*DATASET RECORDS*.
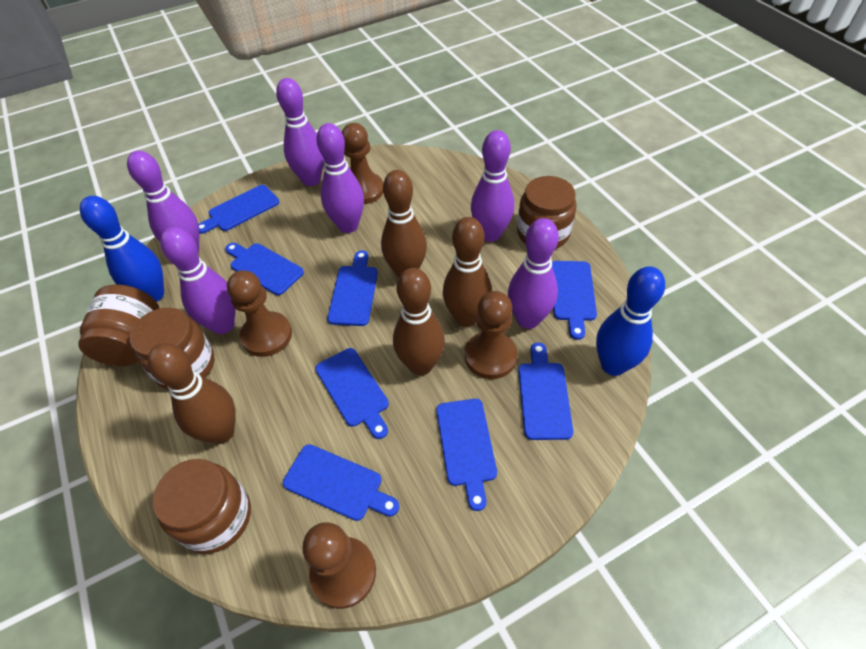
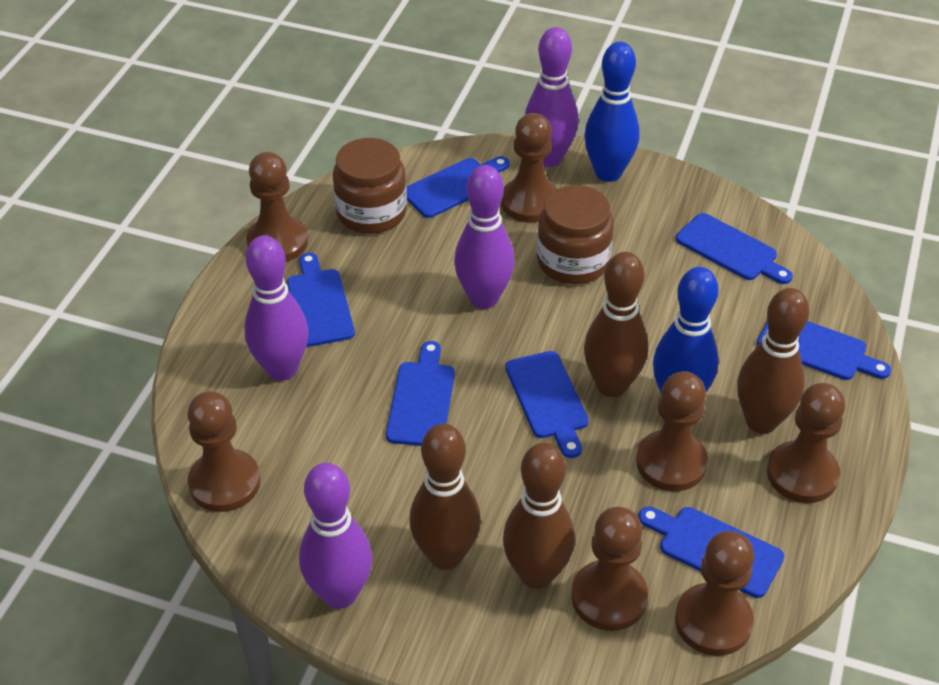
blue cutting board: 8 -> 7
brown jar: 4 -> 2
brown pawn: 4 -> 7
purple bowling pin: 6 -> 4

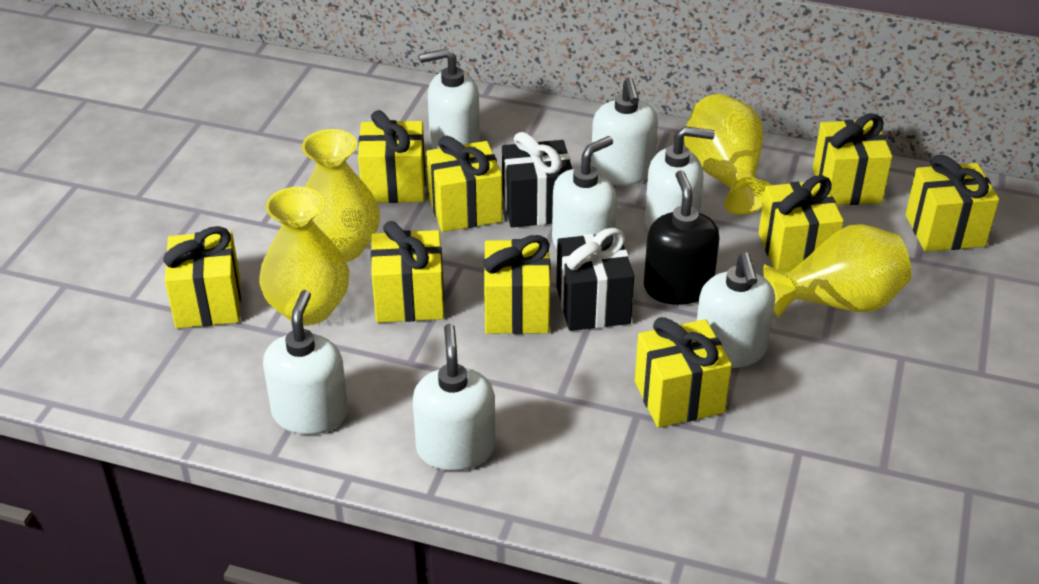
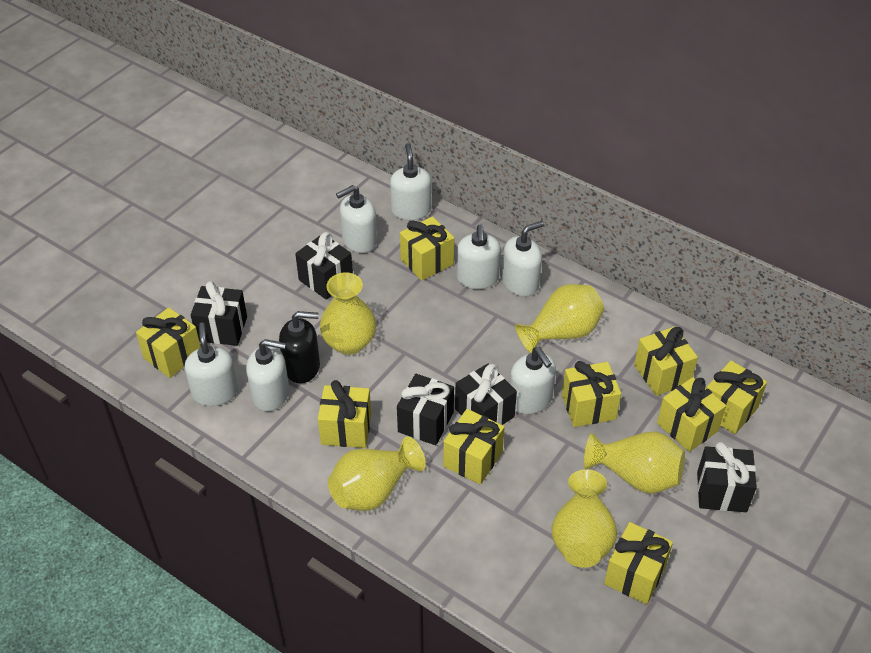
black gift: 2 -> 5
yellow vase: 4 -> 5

*ABOUT THIS TASK*.
From the line containing "brown pawn: 4 -> 7" to the last line of the listing above, transcribe each line exactly, skipping the pictures.

*EXERCISE ANSWER*.
brown pawn: 4 -> 7
purple bowling pin: 6 -> 4

black gift: 2 -> 5
yellow vase: 4 -> 5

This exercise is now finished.